Nothing outside the range below should be printed. Output exactly the lines from the line with "LDR1: GL5516 (+9V, N_10)" to the line with "R1: 100k (+9V, N_8) -> 82k (+9V, N_8)", both included.
* * *
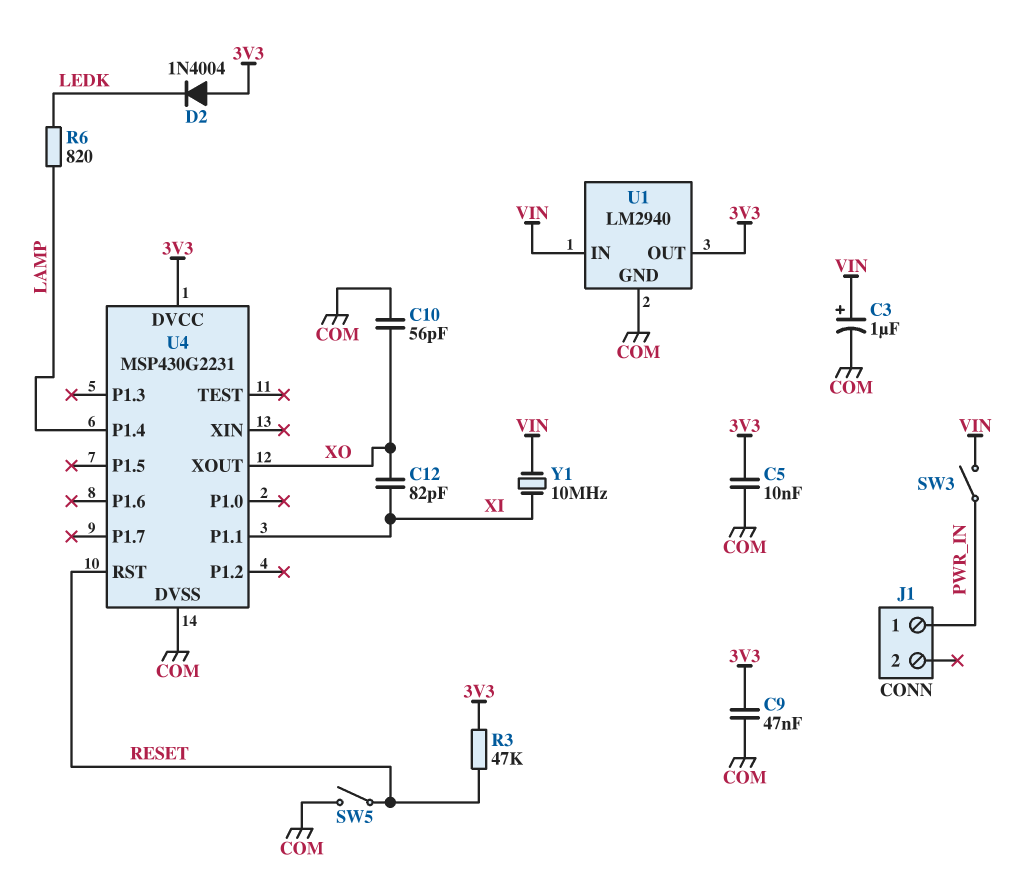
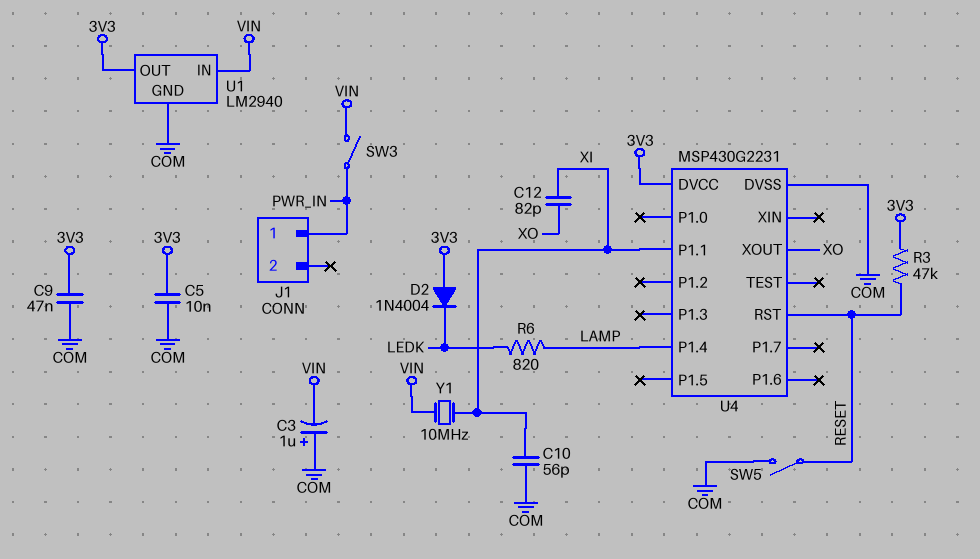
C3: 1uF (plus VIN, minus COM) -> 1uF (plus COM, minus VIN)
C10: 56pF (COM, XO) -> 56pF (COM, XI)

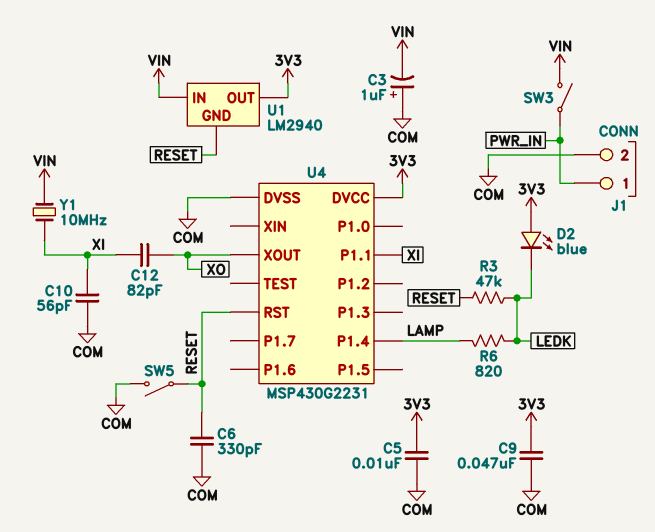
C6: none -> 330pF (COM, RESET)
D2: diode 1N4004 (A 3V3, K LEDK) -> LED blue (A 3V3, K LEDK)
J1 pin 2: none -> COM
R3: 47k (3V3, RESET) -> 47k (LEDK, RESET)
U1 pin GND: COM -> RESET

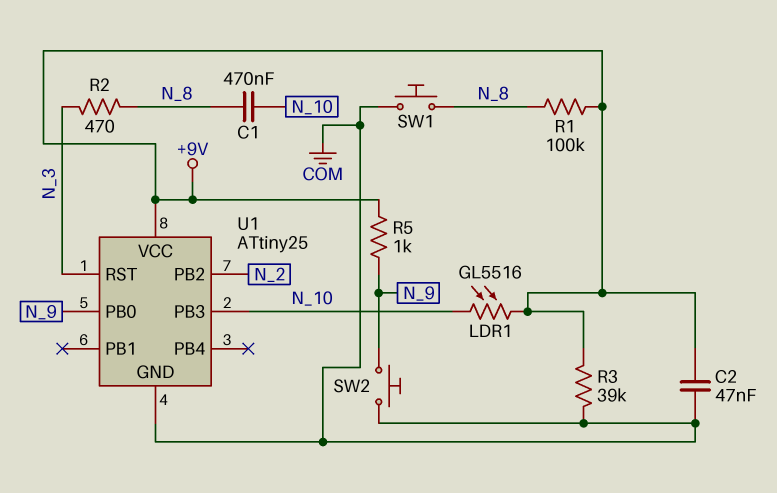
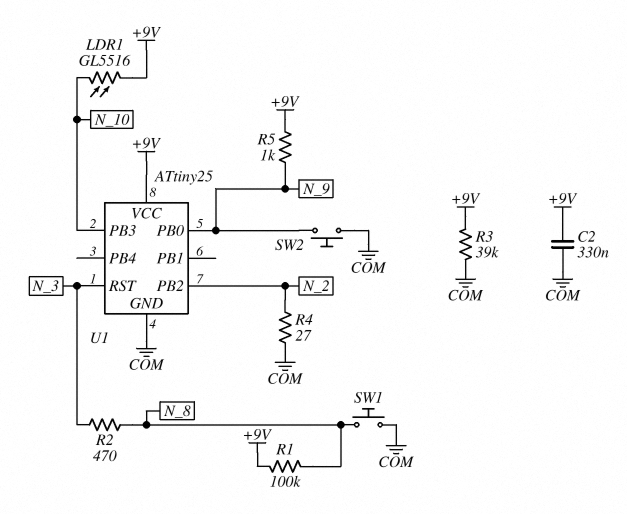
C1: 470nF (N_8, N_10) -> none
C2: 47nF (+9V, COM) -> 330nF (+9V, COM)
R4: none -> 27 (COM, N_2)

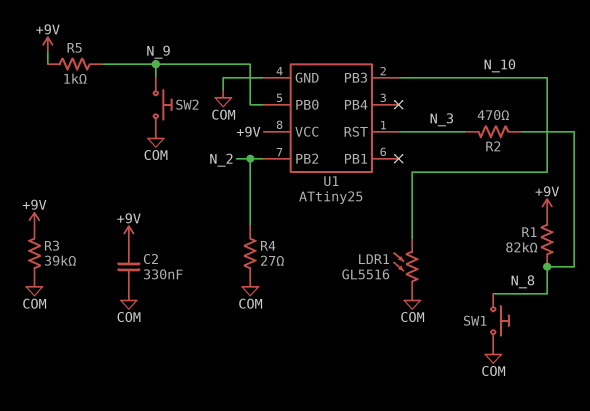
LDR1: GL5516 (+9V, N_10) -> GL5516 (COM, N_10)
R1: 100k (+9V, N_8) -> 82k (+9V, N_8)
* * *
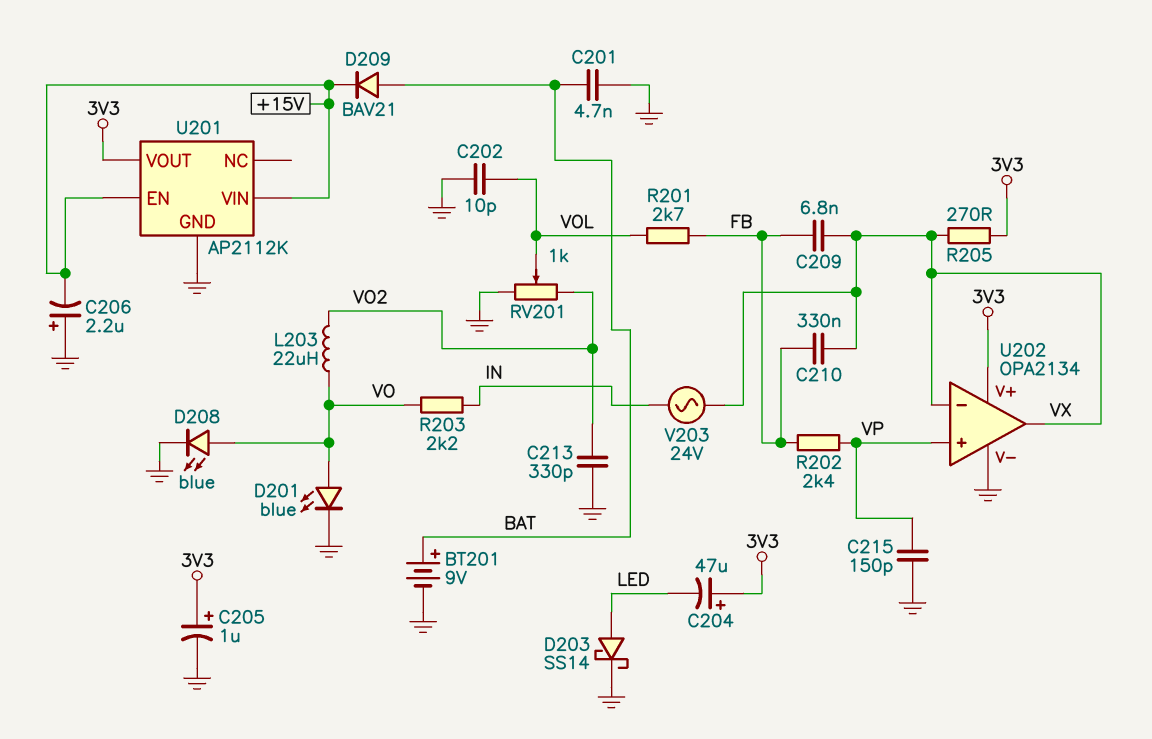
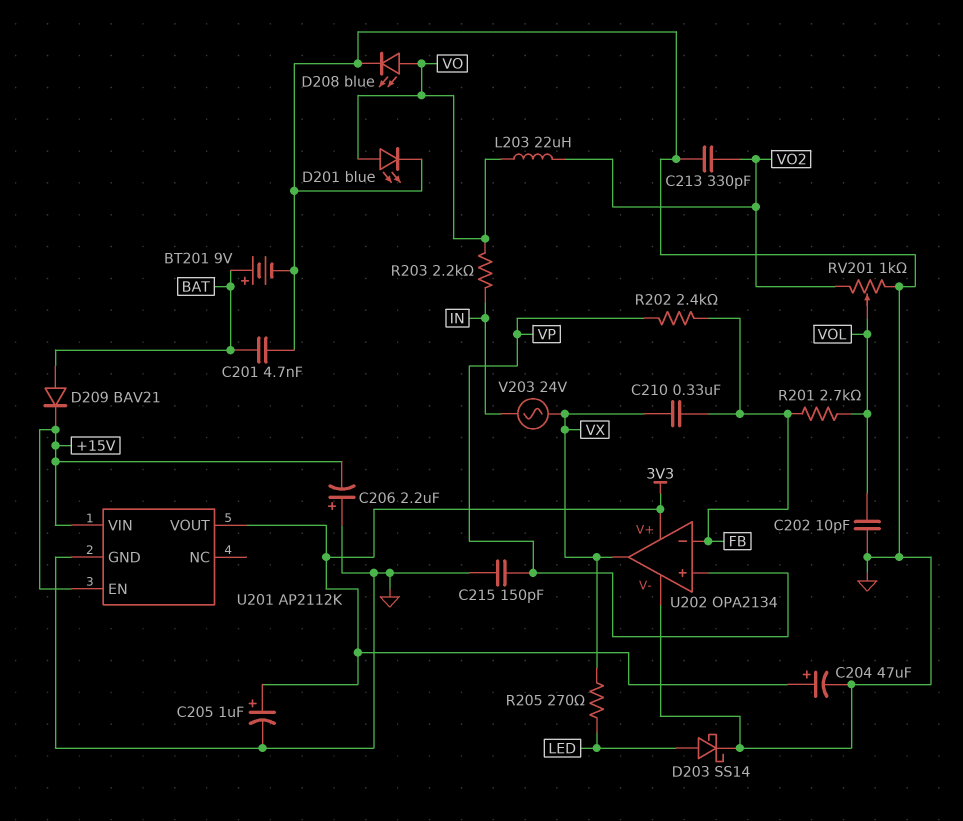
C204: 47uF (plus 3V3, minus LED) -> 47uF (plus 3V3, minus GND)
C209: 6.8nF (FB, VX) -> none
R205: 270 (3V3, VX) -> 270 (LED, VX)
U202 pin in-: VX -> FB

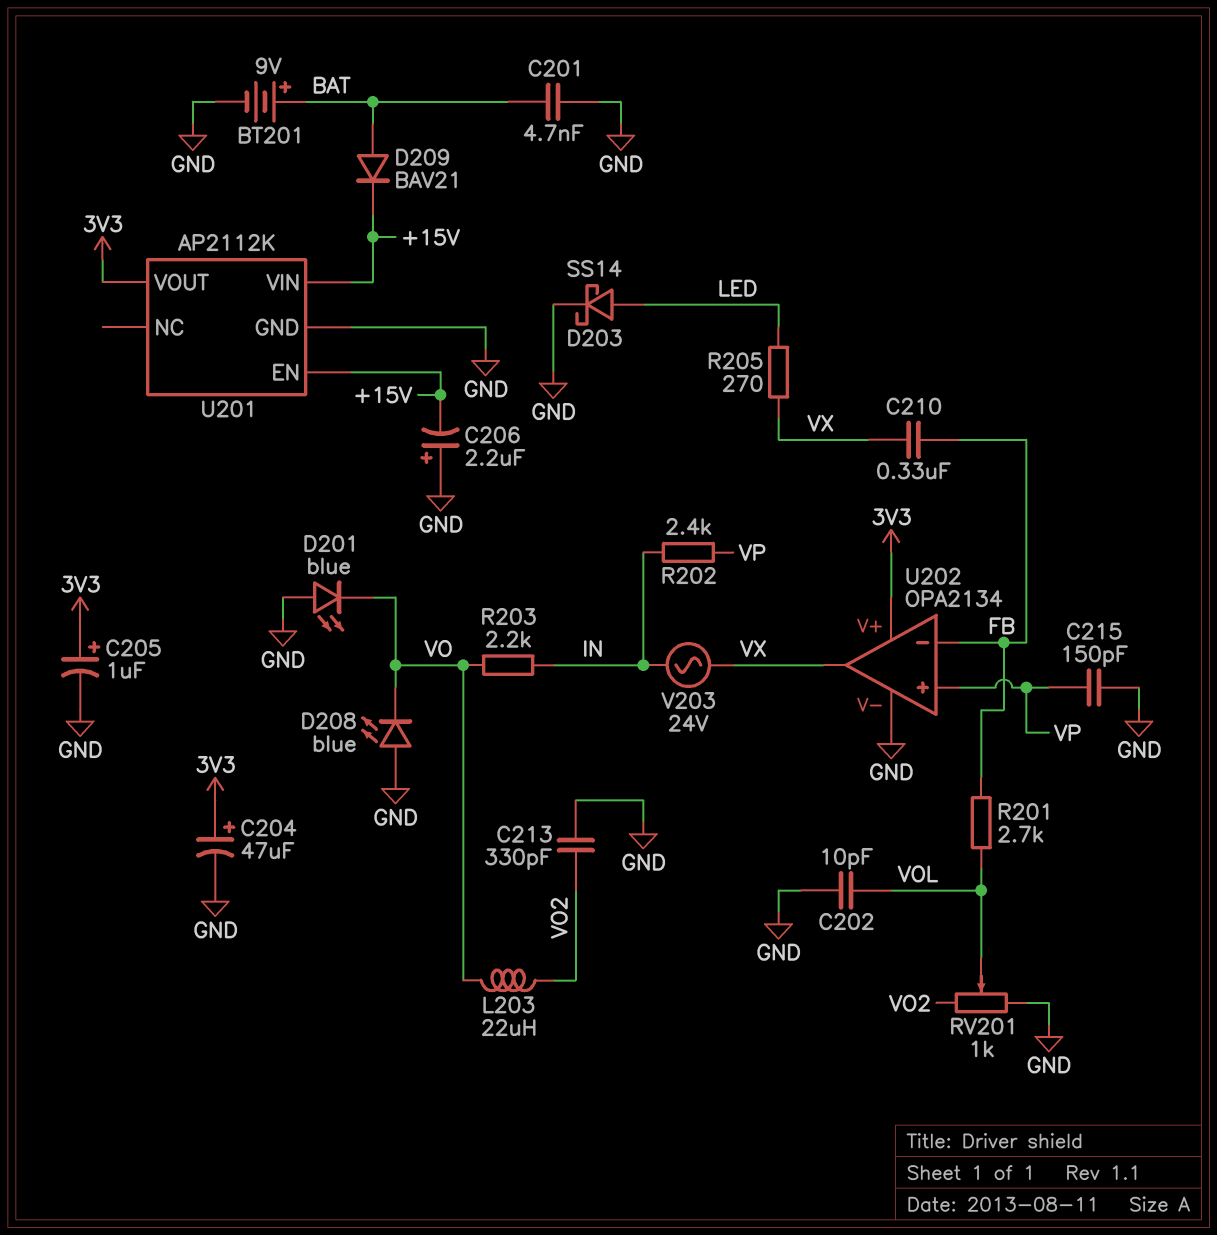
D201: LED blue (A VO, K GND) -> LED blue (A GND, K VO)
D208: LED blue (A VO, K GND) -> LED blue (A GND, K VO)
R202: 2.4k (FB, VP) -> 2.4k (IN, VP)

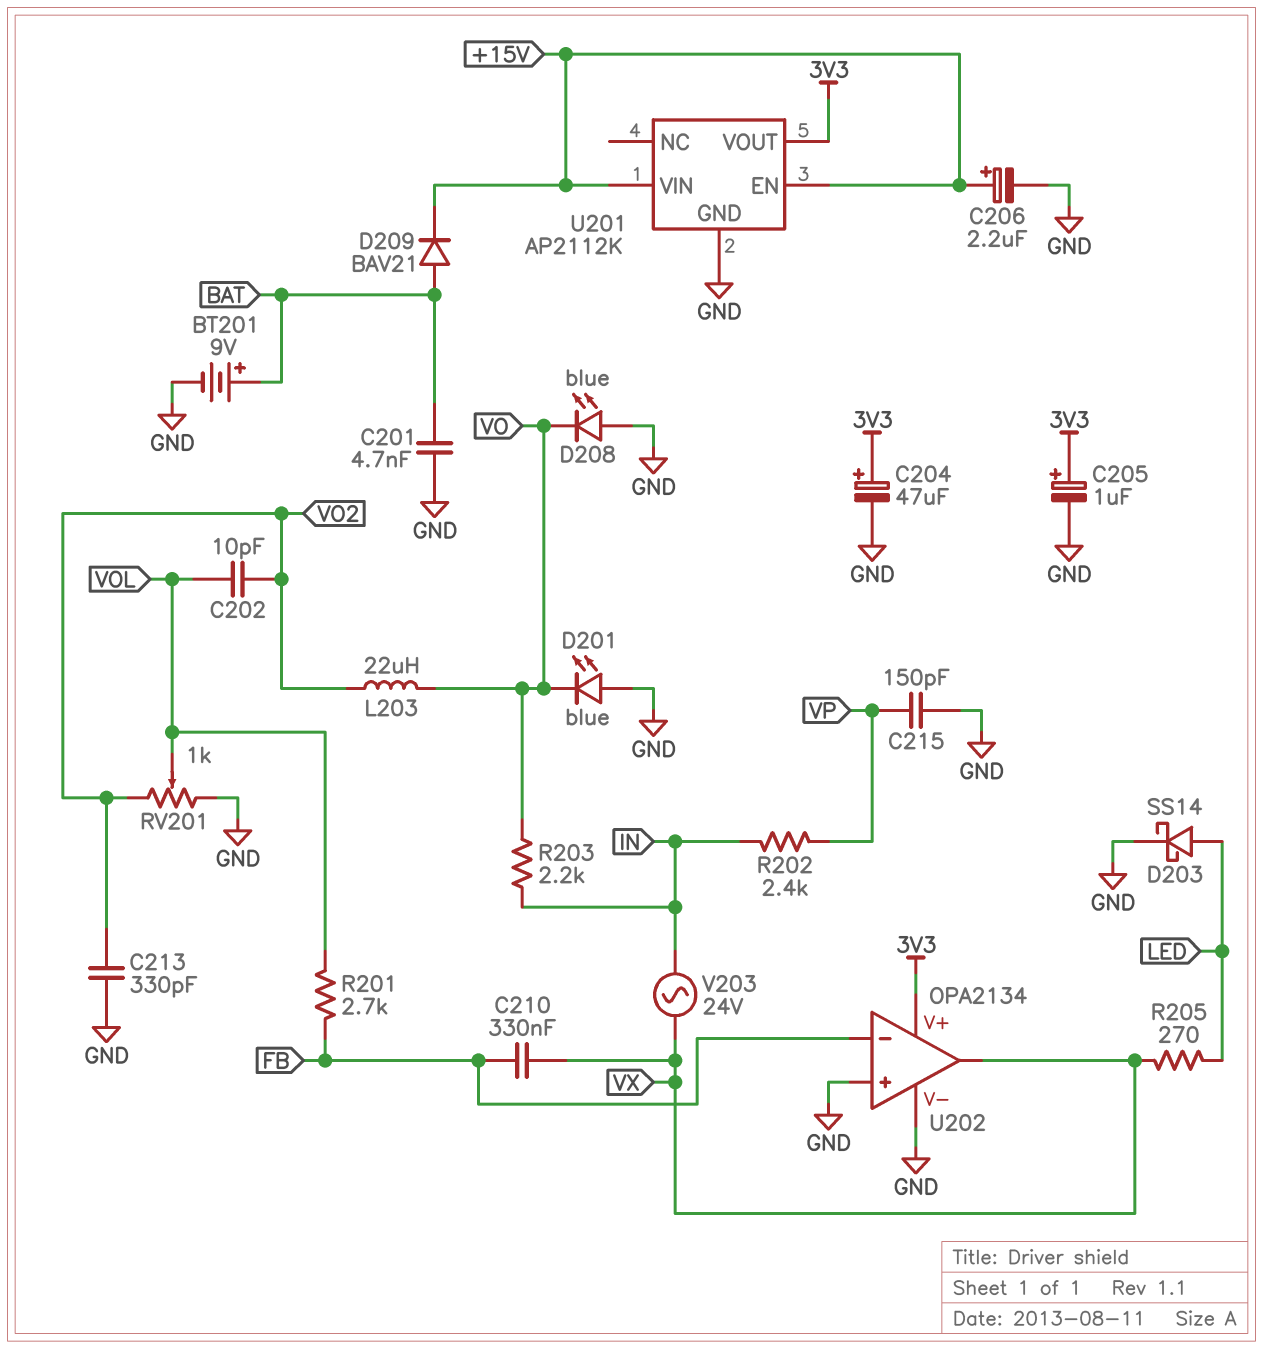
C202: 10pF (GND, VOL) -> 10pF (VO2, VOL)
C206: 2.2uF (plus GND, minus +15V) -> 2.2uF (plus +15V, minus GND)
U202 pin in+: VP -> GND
* * *
* TASK RESULT *
LDR1: GL5516 (+9V, N_10) -> GL5516 (COM, N_10)
R1: 100k (+9V, N_8) -> 82k (+9V, N_8)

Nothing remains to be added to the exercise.